>>>>>

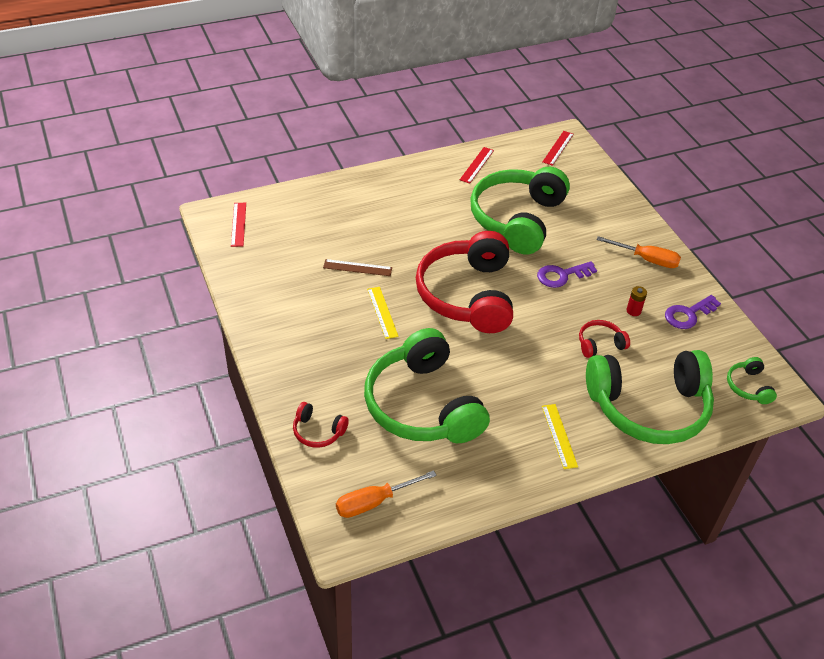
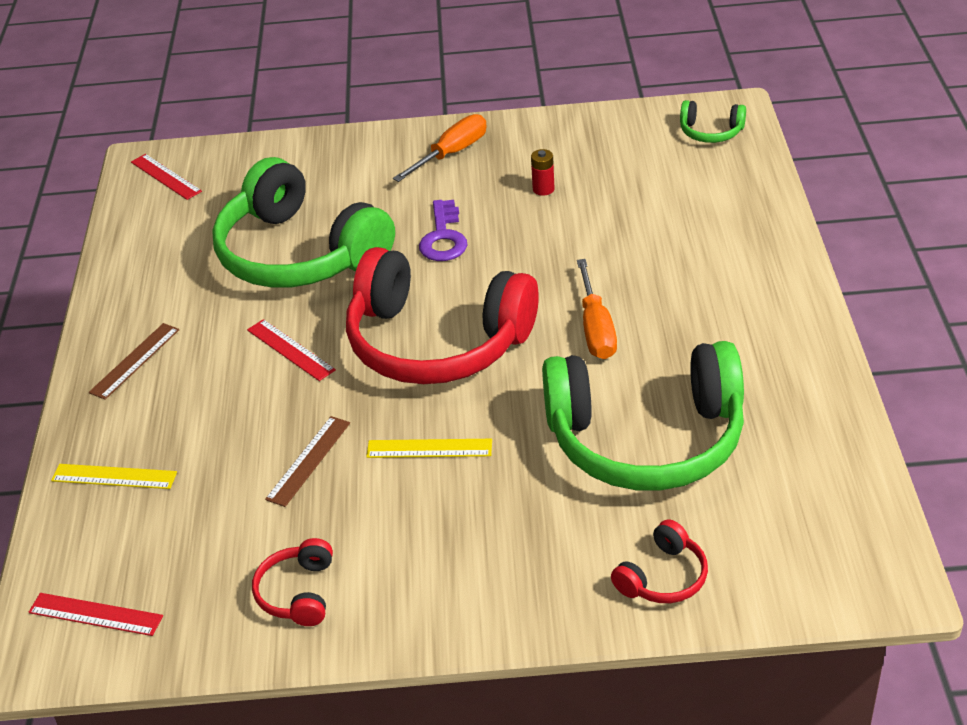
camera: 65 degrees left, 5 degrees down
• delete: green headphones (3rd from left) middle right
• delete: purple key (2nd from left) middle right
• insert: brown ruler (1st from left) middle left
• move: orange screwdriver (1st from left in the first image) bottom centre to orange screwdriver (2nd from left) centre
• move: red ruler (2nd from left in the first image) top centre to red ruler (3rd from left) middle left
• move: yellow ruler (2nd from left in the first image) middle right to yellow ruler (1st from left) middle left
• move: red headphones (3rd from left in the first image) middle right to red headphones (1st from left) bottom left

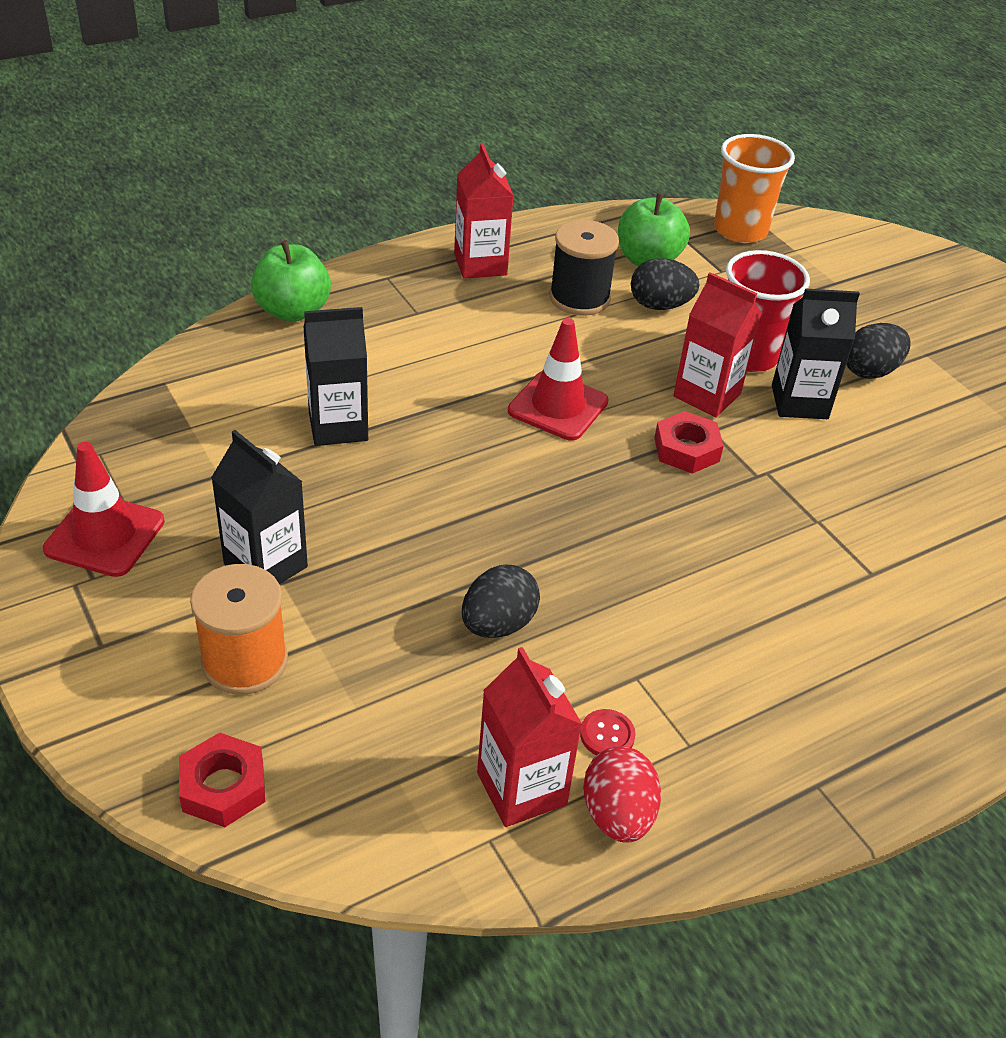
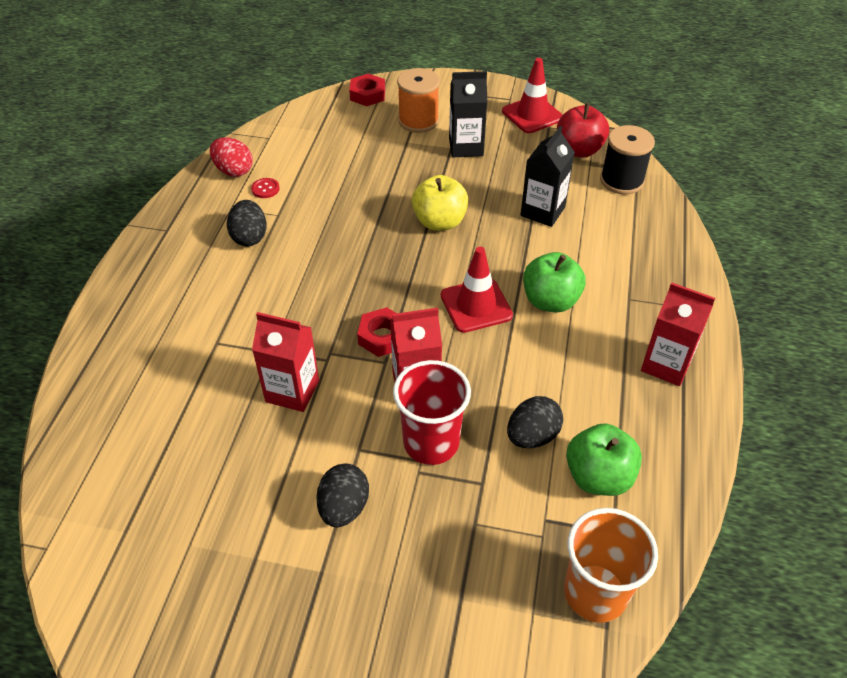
camera: 135 degrees right, 5 degrees up
• delete: black carton (3rd from left) middle right
• insert: yellow apple top centre
• insert: red apple top right
• move: green apple (1st from left) top left to centre
• move: black egg (1st from left) centre to top left
• move: red carton (2nd from left in the first image) bottom centre to red carton (1st from left) centre
• move: black spool top centre to top right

<<<<<

Only the pictures are to be left out; repeat all other material exactly.

ANSWER BOX
camera: 65 degrees left, 5 degrees down
• delete: green headphones (3rd from left) middle right
• delete: purple key (2nd from left) middle right
• insert: brown ruler (1st from left) middle left
• move: orange screwdriver (1st from left in the first image) bottom centre to orange screwdriver (2nd from left) centre
• move: red ruler (2nd from left in the first image) top centre to red ruler (3rd from left) middle left
• move: yellow ruler (2nd from left in the first image) middle right to yellow ruler (1st from left) middle left
• move: red headphones (3rd from left in the first image) middle right to red headphones (1st from left) bottom left

camera: 135 degrees right, 5 degrees up
• delete: black carton (3rd from left) middle right
• insert: yellow apple top centre
• insert: red apple top right
• move: green apple (1st from left) top left to centre
• move: black egg (1st from left) centre to top left
• move: red carton (2nd from left in the first image) bottom centre to red carton (1st from left) centre
• move: black spool top centre to top right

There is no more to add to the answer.